With all images left out, restate the records below exactly as written.
[Information Boundary: Start]
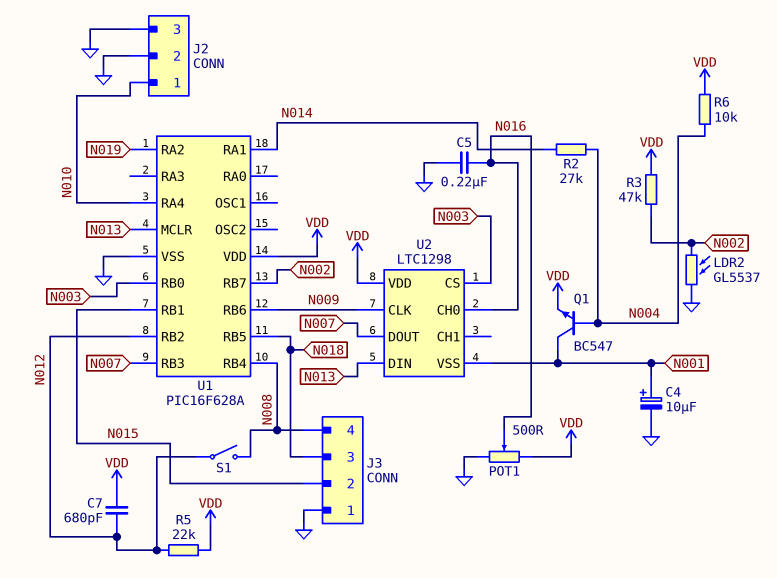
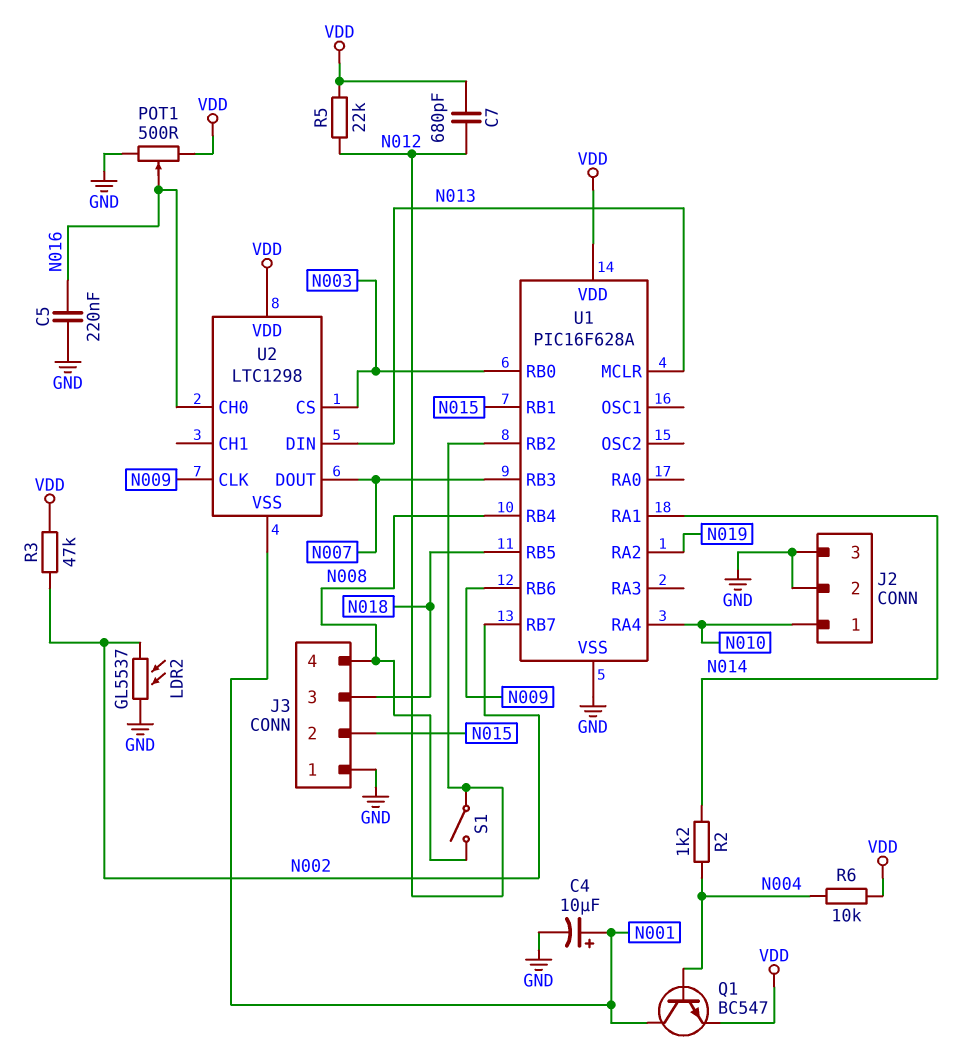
R2: 27k (N004, N014) -> 1.2k (N004, N014)

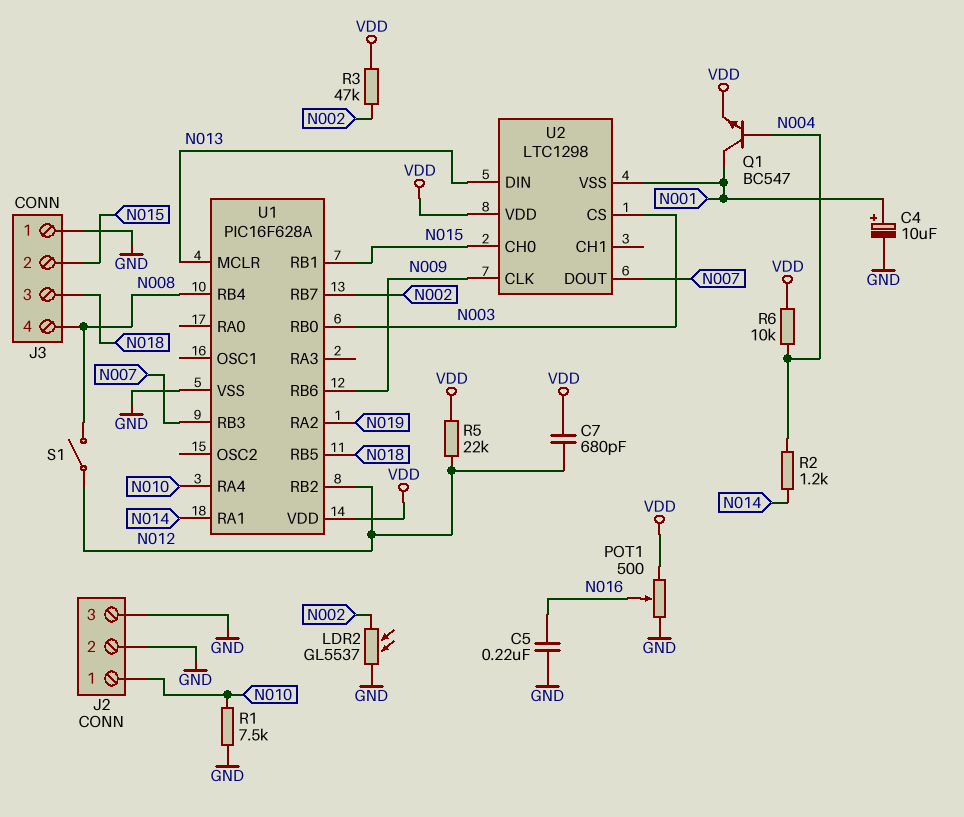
R1: none -> 7.5k (GND, N010)
U2 pin CH0: N016 -> N015

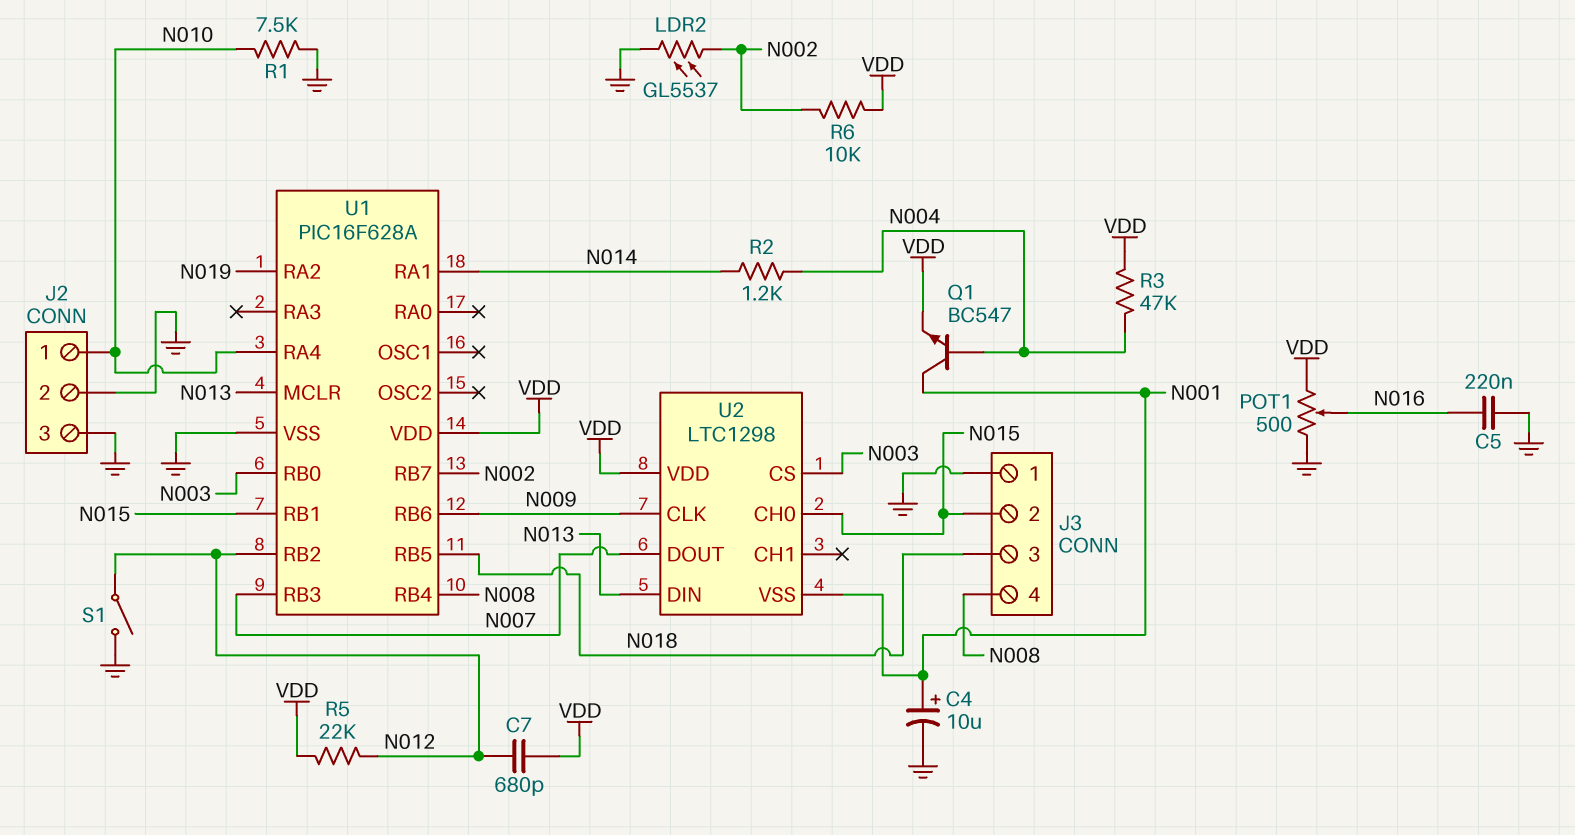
R3: 47k (N002, VDD) -> 47k (N004, VDD)
R6: 10k (N004, VDD) -> 10k (N002, VDD)
S1: switch (N008, N012) -> switch (GND, N012)

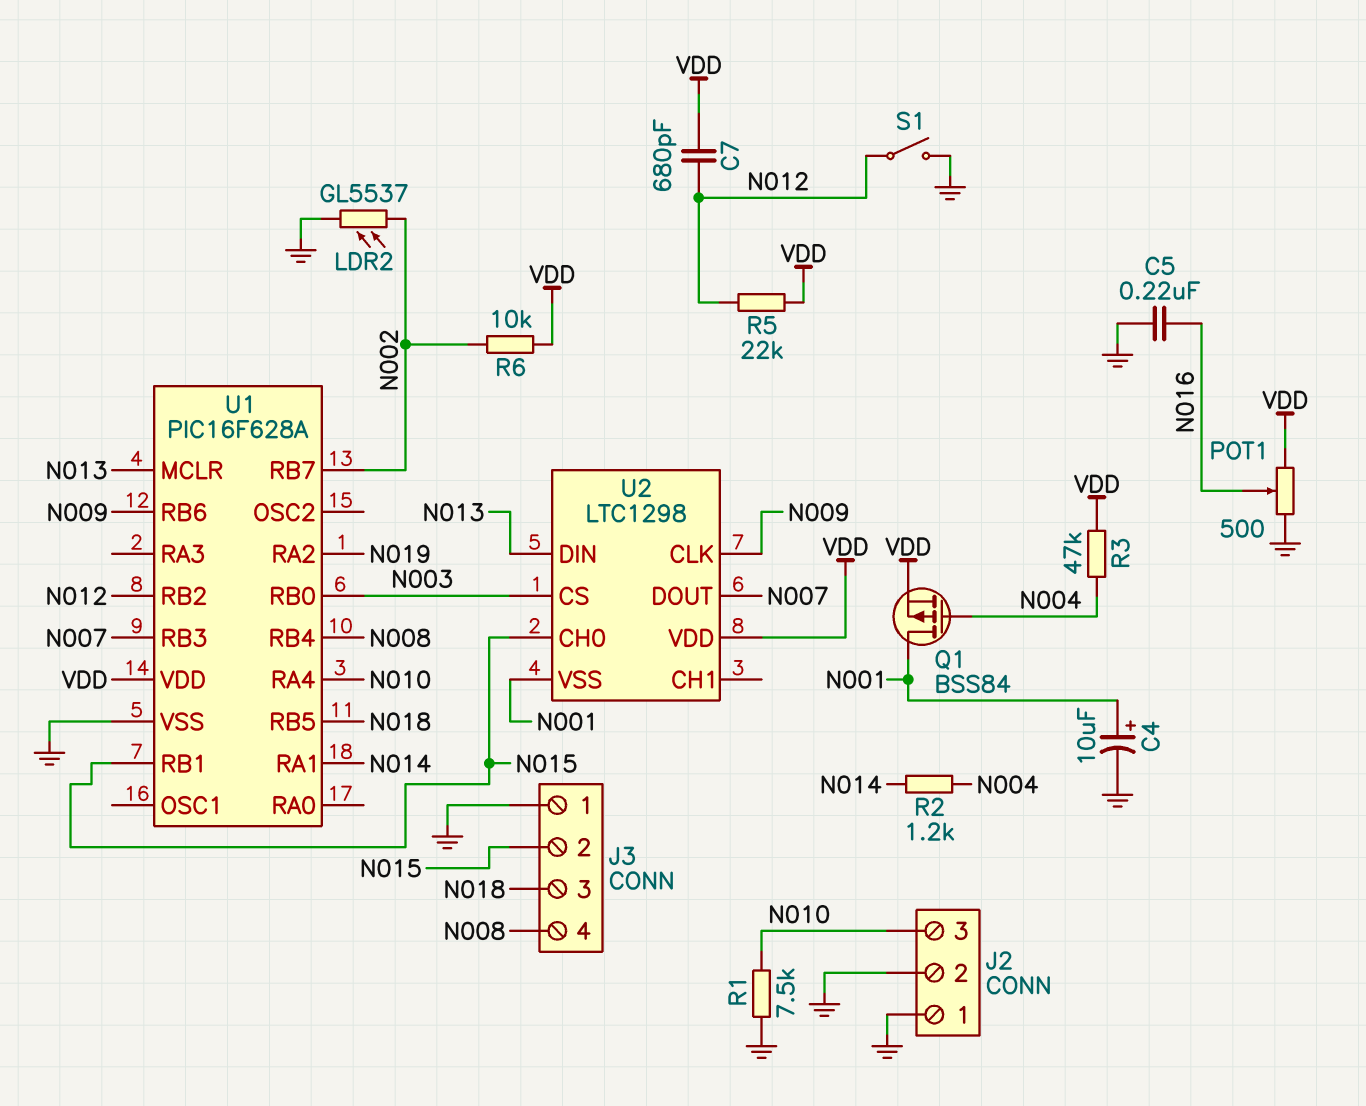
J2 pin 1: N010 -> GND
J2 pin 3: GND -> N010
Q1: NPN BC547 (B N004, C N001, E VDD) -> PMOS BSS84 (G N004, D N001, S VDD)

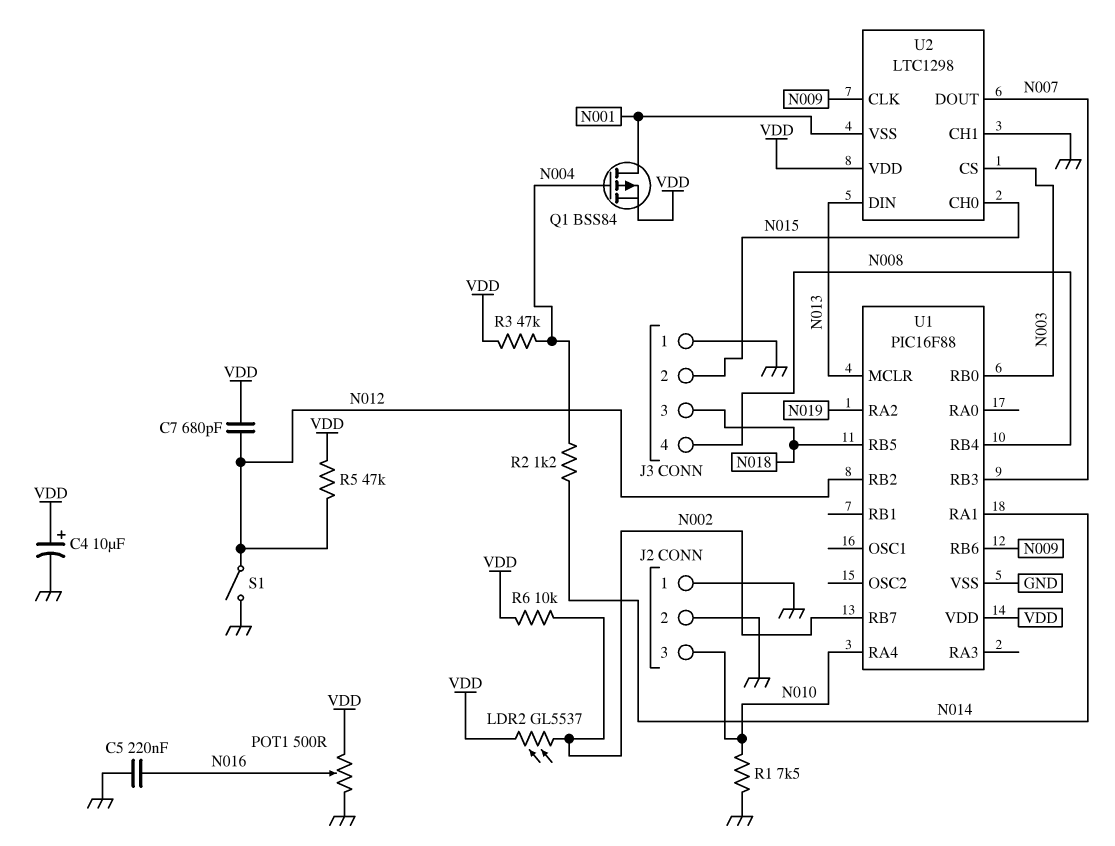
C4: 10uF (plus N001, minus GND) -> 10uF (plus VDD, minus GND)
LDR2: GL5537 (GND, N002) -> GL5537 (N002, VDD)
R5: 22k (N012, VDD) -> 47k (N012, VDD)
U1: PIC16F628A -> PIC16F88
U1 pin RB1: N015 -> none
U2 pin CH1: none -> GND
[Information Boundary: End]
Written reply:
R2: 27k (N004, N014) -> 1.2k (N004, N014)

R1: none -> 7.5k (GND, N010)
U2 pin CH0: N016 -> N015

R3: 47k (N002, VDD) -> 47k (N004, VDD)
R6: 10k (N004, VDD) -> 10k (N002, VDD)
S1: switch (N008, N012) -> switch (GND, N012)

J2 pin 1: N010 -> GND
J2 pin 3: GND -> N010
Q1: NPN BC547 (B N004, C N001, E VDD) -> PMOS BSS84 (G N004, D N001, S VDD)

C4: 10uF (plus N001, minus GND) -> 10uF (plus VDD, minus GND)
LDR2: GL5537 (GND, N002) -> GL5537 (N002, VDD)
R5: 22k (N012, VDD) -> 47k (N012, VDD)
U1: PIC16F628A -> PIC16F88
U1 pin RB1: N015 -> none
U2 pin CH1: none -> GND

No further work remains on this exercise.